-- Opening Marker --
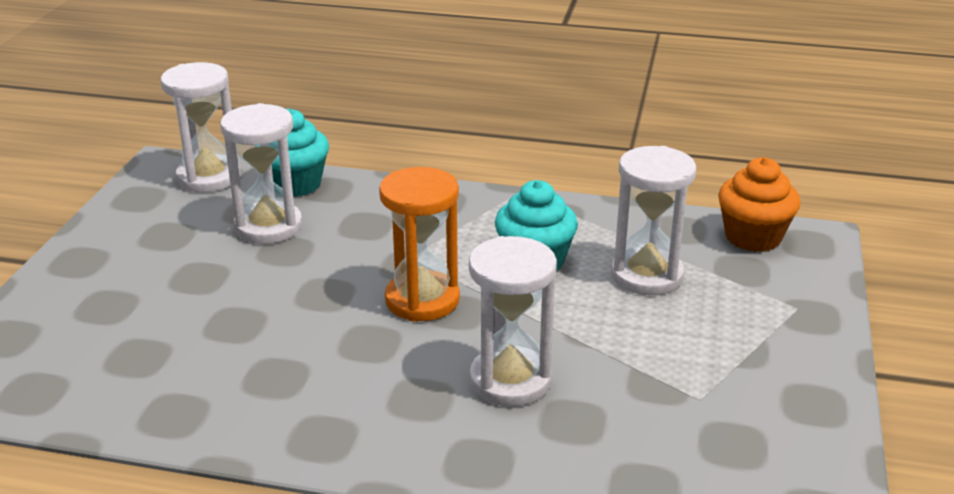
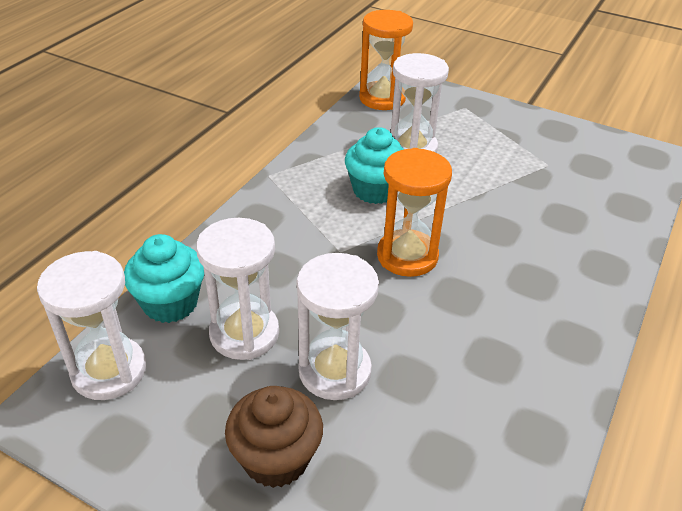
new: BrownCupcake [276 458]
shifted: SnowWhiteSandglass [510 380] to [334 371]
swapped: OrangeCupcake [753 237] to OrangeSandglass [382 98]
-- Closing Marker --
WORK ORDER:
Output nothing but the lines from the one with "shifted: SnowWhiteSandglass [510" through the last line above, each exactly as it stands.

ANSWER TO THIS PROBLEM:
shifted: SnowWhiteSandglass [510 380] to [334 371]
swapped: OrangeCupcake [753 237] to OrangeSandglass [382 98]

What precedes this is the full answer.